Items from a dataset
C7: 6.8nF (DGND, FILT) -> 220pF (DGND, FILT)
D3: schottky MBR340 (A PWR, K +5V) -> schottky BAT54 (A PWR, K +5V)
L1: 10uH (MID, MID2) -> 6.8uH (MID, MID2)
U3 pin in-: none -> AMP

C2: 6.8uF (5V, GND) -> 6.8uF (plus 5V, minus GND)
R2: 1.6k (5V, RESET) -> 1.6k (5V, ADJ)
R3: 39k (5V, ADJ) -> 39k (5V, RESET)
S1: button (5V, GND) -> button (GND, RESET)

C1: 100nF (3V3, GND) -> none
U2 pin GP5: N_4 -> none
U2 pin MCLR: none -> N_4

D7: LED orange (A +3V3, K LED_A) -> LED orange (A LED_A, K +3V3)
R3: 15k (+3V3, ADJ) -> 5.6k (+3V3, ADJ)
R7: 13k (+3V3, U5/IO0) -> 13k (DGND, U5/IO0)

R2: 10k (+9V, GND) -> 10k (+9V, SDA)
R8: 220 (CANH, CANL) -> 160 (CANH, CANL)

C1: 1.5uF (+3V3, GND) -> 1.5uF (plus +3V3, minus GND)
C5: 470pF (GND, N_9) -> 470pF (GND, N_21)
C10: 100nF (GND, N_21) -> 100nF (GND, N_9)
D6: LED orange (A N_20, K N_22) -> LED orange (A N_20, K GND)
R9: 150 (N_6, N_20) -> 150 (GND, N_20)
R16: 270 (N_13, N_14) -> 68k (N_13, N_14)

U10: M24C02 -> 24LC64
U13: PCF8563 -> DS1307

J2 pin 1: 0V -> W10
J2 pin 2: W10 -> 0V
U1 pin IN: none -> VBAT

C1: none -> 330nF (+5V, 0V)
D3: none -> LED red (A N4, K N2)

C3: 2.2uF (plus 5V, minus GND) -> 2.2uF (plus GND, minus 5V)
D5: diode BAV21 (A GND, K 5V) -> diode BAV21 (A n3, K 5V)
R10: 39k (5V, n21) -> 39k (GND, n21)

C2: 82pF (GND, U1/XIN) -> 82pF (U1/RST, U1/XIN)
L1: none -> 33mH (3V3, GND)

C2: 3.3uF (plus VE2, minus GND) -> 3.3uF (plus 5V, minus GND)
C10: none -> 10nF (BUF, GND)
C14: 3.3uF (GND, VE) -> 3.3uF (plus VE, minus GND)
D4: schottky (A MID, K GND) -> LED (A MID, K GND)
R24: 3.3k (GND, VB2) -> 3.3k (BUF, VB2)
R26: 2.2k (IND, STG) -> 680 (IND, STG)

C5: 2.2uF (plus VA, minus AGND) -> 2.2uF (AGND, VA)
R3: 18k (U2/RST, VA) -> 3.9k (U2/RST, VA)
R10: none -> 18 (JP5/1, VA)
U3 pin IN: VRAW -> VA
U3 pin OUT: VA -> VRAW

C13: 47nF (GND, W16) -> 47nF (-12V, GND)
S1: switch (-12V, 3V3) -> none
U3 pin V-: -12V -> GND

### Instructions for the task
The output should match the records above exactly, entry for entry.

### Answer box
C7: 6.8nF (DGND, FILT) -> 220pF (DGND, FILT)
D3: schottky MBR340 (A PWR, K +5V) -> schottky BAT54 (A PWR, K +5V)
L1: 10uH (MID, MID2) -> 6.8uH (MID, MID2)
U3 pin in-: none -> AMP

C2: 6.8uF (5V, GND) -> 6.8uF (plus 5V, minus GND)
R2: 1.6k (5V, RESET) -> 1.6k (5V, ADJ)
R3: 39k (5V, ADJ) -> 39k (5V, RESET)
S1: button (5V, GND) -> button (GND, RESET)

C1: 100nF (3V3, GND) -> none
U2 pin GP5: N_4 -> none
U2 pin MCLR: none -> N_4

D7: LED orange (A +3V3, K LED_A) -> LED orange (A LED_A, K +3V3)
R3: 15k (+3V3, ADJ) -> 5.6k (+3V3, ADJ)
R7: 13k (+3V3, U5/IO0) -> 13k (DGND, U5/IO0)

R2: 10k (+9V, GND) -> 10k (+9V, SDA)
R8: 220 (CANH, CANL) -> 160 (CANH, CANL)

C1: 1.5uF (+3V3, GND) -> 1.5uF (plus +3V3, minus GND)
C5: 470pF (GND, N_9) -> 470pF (GND, N_21)
C10: 100nF (GND, N_21) -> 100nF (GND, N_9)
D6: LED orange (A N_20, K N_22) -> LED orange (A N_20, K GND)
R9: 150 (N_6, N_20) -> 150 (GND, N_20)
R16: 270 (N_13, N_14) -> 68k (N_13, N_14)

U10: M24C02 -> 24LC64
U13: PCF8563 -> DS1307

J2 pin 1: 0V -> W10
J2 pin 2: W10 -> 0V
U1 pin IN: none -> VBAT

C1: none -> 330nF (+5V, 0V)
D3: none -> LED red (A N4, K N2)

C3: 2.2uF (plus 5V, minus GND) -> 2.2uF (plus GND, minus 5V)
D5: diode BAV21 (A GND, K 5V) -> diode BAV21 (A n3, K 5V)
R10: 39k (5V, n21) -> 39k (GND, n21)

C2: 82pF (GND, U1/XIN) -> 82pF (U1/RST, U1/XIN)
L1: none -> 33mH (3V3, GND)

C2: 3.3uF (plus VE2, minus GND) -> 3.3uF (plus 5V, minus GND)
C10: none -> 10nF (BUF, GND)
C14: 3.3uF (GND, VE) -> 3.3uF (plus VE, minus GND)
D4: schottky (A MID, K GND) -> LED (A MID, K GND)
R24: 3.3k (GND, VB2) -> 3.3k (BUF, VB2)
R26: 2.2k (IND, STG) -> 680 (IND, STG)

C5: 2.2uF (plus VA, minus AGND) -> 2.2uF (AGND, VA)
R3: 18k (U2/RST, VA) -> 3.9k (U2/RST, VA)
R10: none -> 18 (JP5/1, VA)
U3 pin IN: VRAW -> VA
U3 pin OUT: VA -> VRAW

C13: 47nF (GND, W16) -> 47nF (-12V, GND)
S1: switch (-12V, 3V3) -> none
U3 pin V-: -12V -> GND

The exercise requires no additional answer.